INSTRUCTIONS TO FOLLOW | Leave the pictures out and restate every line below exactly.

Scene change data
····················

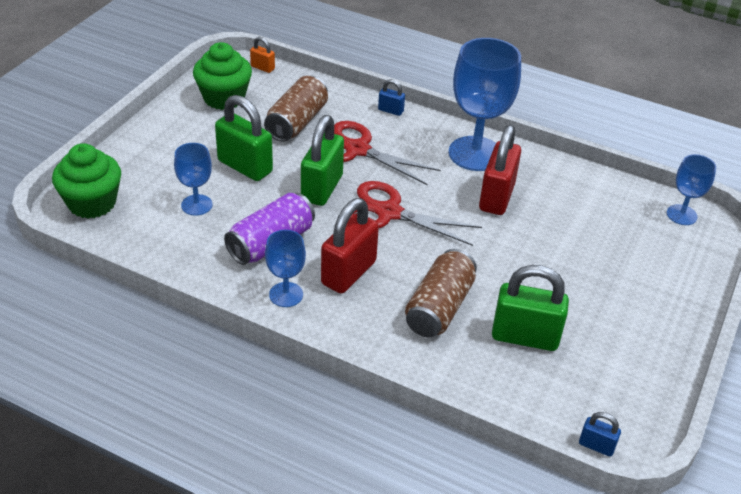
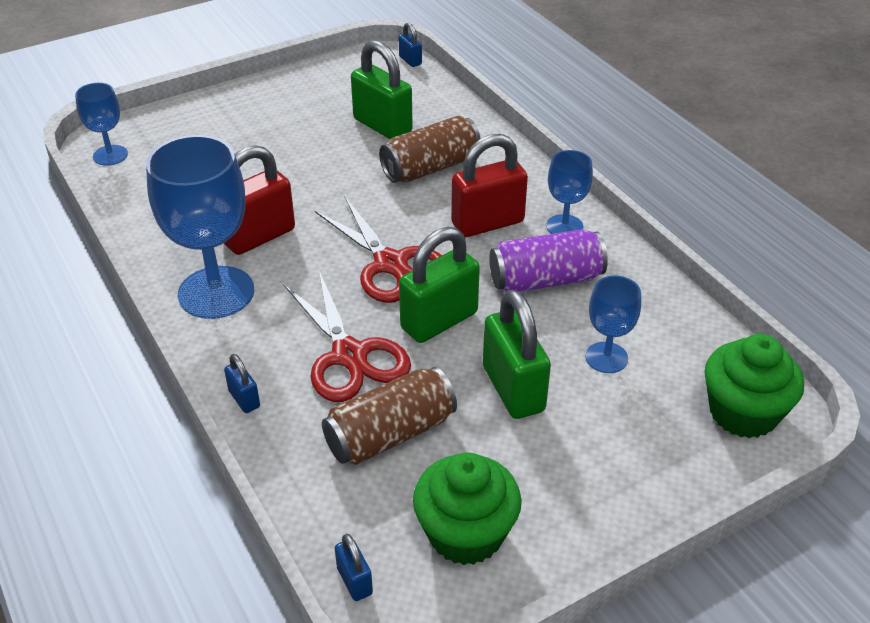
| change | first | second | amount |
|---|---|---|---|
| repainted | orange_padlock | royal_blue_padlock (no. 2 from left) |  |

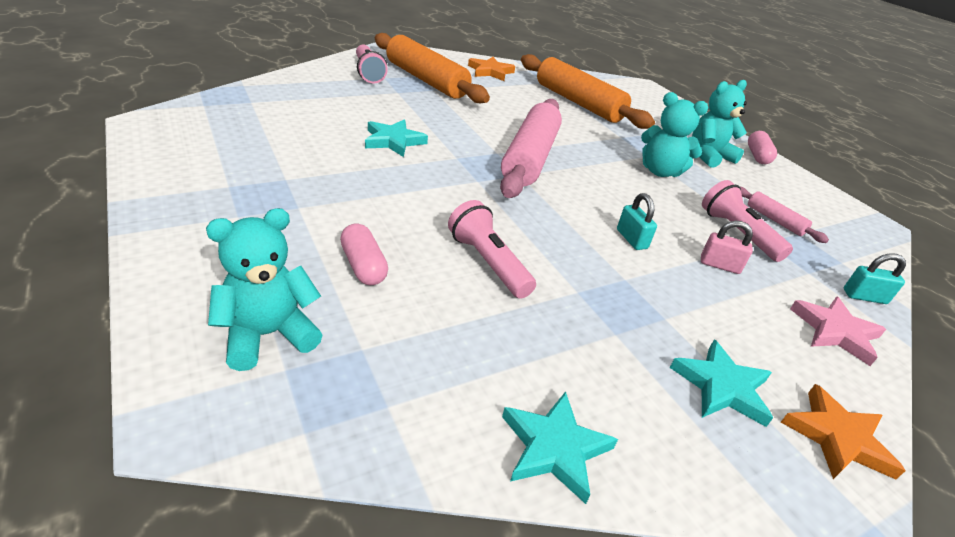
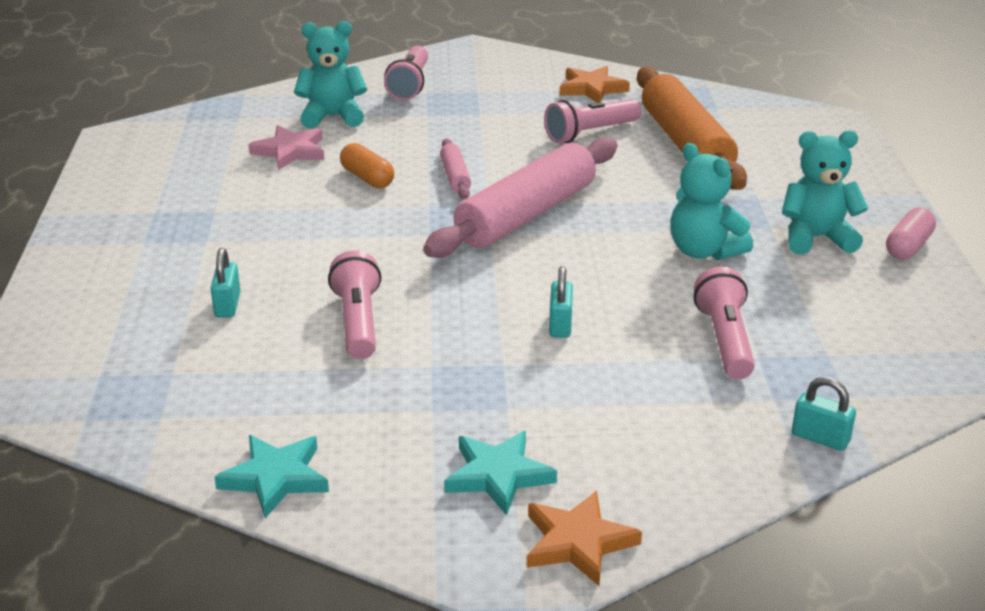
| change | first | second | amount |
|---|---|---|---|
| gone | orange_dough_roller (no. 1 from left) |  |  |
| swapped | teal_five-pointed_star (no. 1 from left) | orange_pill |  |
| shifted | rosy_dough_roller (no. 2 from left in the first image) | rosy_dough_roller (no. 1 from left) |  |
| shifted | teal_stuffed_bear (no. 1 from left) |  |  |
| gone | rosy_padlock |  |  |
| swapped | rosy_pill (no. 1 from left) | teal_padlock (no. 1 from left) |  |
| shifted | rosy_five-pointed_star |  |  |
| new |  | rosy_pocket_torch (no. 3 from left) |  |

····················

EXERCISE ANSWER |
| change | first | second | amount |
|---|---|---|---|
| repainted | orange_padlock | royal_blue_padlock (no. 2 from left) |  |

| change | first | second | amount |
|---|---|---|---|
| gone | orange_dough_roller (no. 1 from left) |  |  |
| swapped | teal_five-pointed_star (no. 1 from left) | orange_pill |  |
| shifted | rosy_dough_roller (no. 2 from left in the first image) | rosy_dough_roller (no. 1 from left) |  |
| shifted | teal_stuffed_bear (no. 1 from left) |  |  |
| gone | rosy_padlock |  |  |
| swapped | rosy_pill (no. 1 from left) | teal_padlock (no. 1 from left) |  |
| shifted | rosy_five-pointed_star |  |  |
| new |  | rosy_pocket_torch (no. 3 from left) |  |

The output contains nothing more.